--- START ---
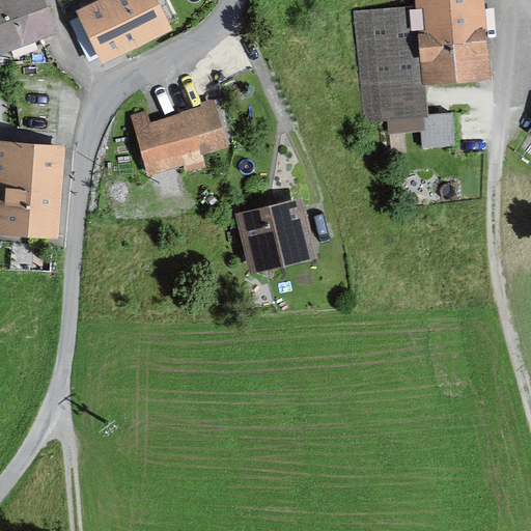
[(0,0),(0,49),(47,31),(34,0),(0,0)]
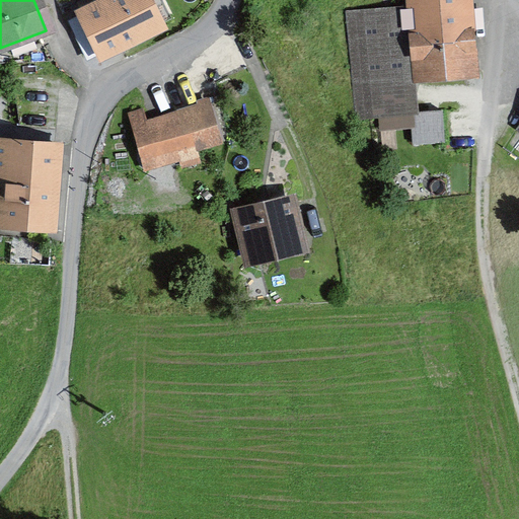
[(101,54),(160,24),(148,0),(108,0),(82,13),(101,54)]
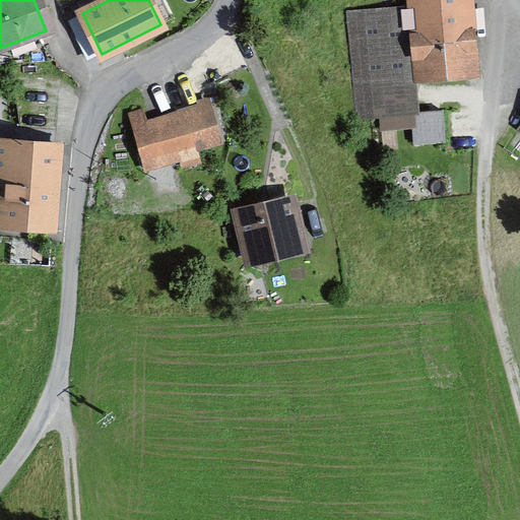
[(461,0),(408,0),(409,5),(411,35),(415,67),(424,67),(425,76),(468,73),(461,0)]
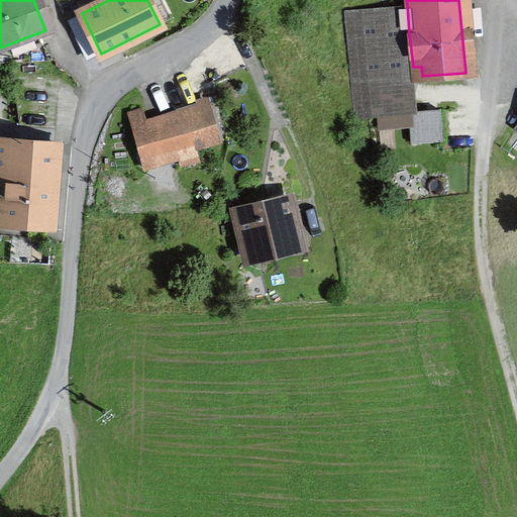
[(408,111),(410,142),(441,140),(439,109),(416,111),(409,34),(407,5),(348,9),(355,115),(408,111)]
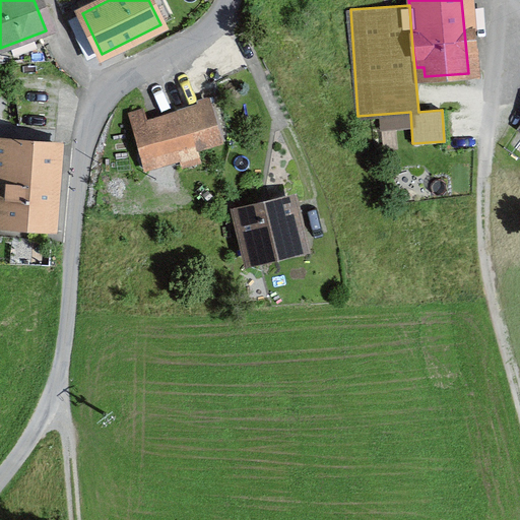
[(183,169),(220,157),(216,145),(222,143),(210,104),(178,114),(182,129),(150,139),(142,110),(129,114),(146,171),(181,160),(183,169)]
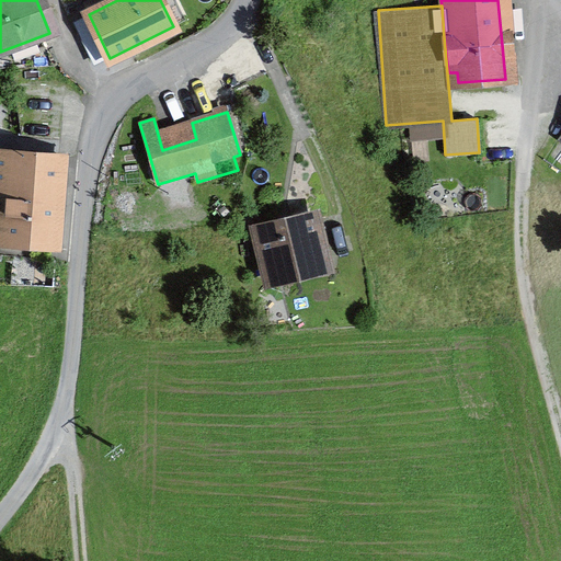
[(0,198),(3,199),(0,237),(52,241),(58,155),(0,149),(0,198)]
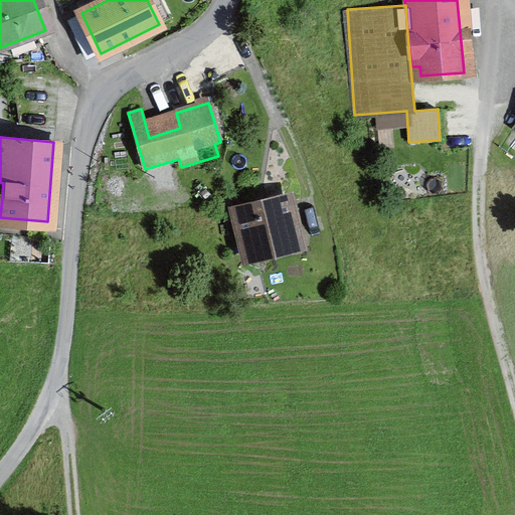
[(288,201),(241,211),(250,254),(298,244),(288,201)]
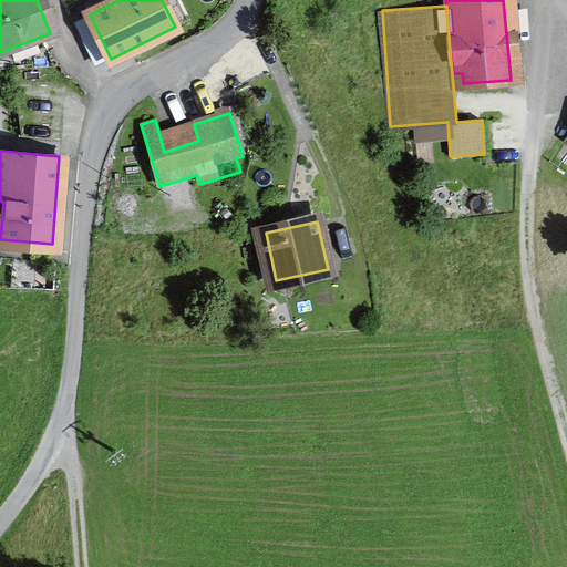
All buildings are outlined.
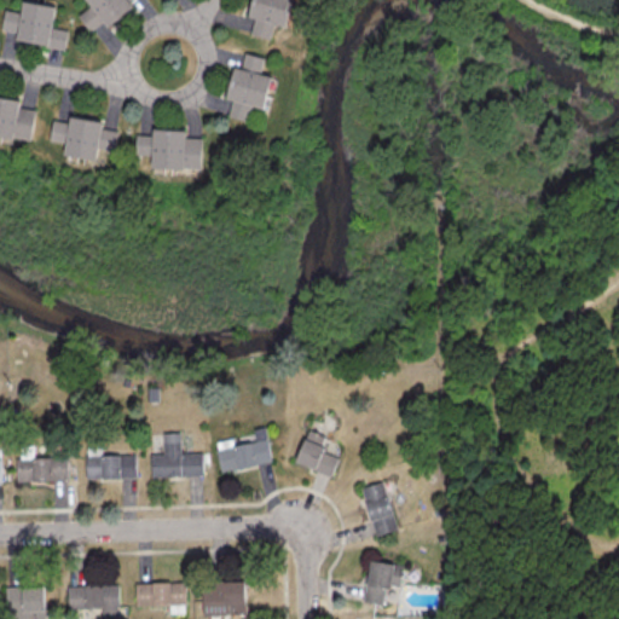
[(61,5),(25,0),(24,11),(7,9),(4,36),(69,46),(71,30),(58,28),(61,5)]
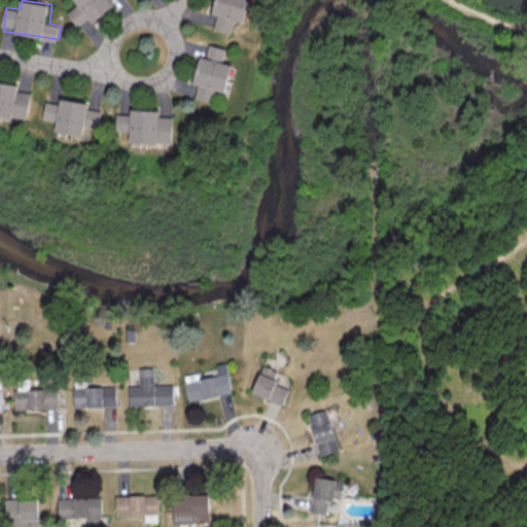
[(97,23),(119,5),(117,2),(119,0),(75,0),(80,4),(70,12),(80,27),(93,16),(97,23)]
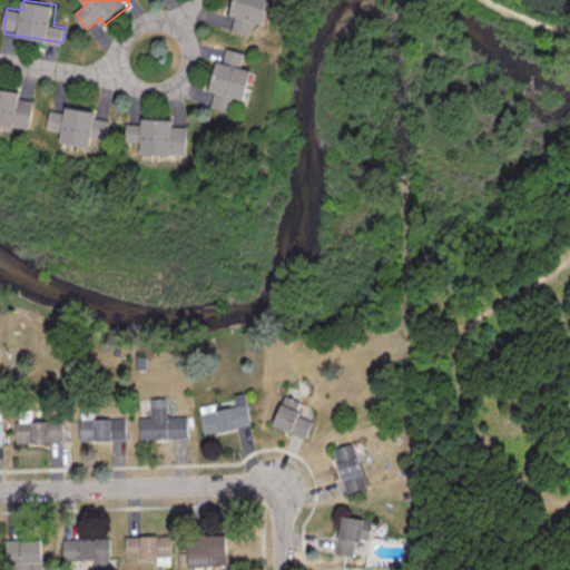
[(239,0),(233,30),(253,35),(256,21),(269,23),(274,0),(239,0)]
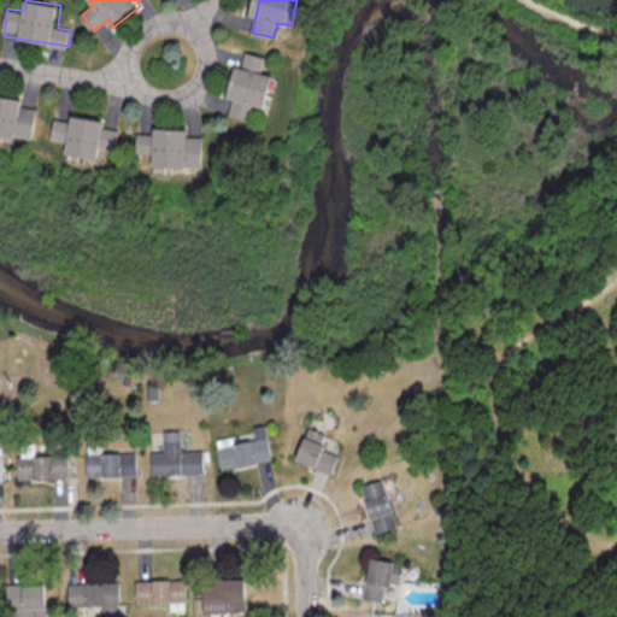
[(277,75),(265,72),(269,57),(244,52),(229,115),(252,119),(256,107),(269,110),(277,75)]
--- END ---
### Work to be completed
Down to the final line, restate the material above word for word, but omit its pictures.

### Task result
[(0,0),(0,49),(47,31),(34,0),(0,0)]
[(101,54),(160,24),(148,0),(108,0),(82,13),(101,54)]
[(461,0),(408,0),(409,5),(411,35),(415,67),(424,67),(425,76),(468,73),(461,0)]
[(408,111),(410,142),(441,140),(439,109),(416,111),(409,34),(407,5),(348,9),(355,115),(408,111)]
[(183,169),(220,157),(216,145),(222,143),(210,104),(178,114),(182,129),(150,139),(142,110),(129,114),(146,171),(181,160),(183,169)]
[(0,198),(3,199),(0,237),(52,241),(58,155),(0,149),(0,198)]
[(288,201),(241,211),(250,254),(298,244),(288,201)]
All buildings are outlined.
[(61,5),(25,0),(24,11),(7,9),(4,36),(69,46),(71,30),(58,28),(61,5)]
[(97,23),(119,5),(117,2),(119,0),(75,0),(80,4),(70,12),(80,27),(93,16),(97,23)]
[(239,0),(233,30),(253,35),(256,21),(269,23),(274,0),(239,0)]
[(277,75),(265,72),(269,57),(244,52),(229,115),(252,119),(256,107),(269,110),(277,75)]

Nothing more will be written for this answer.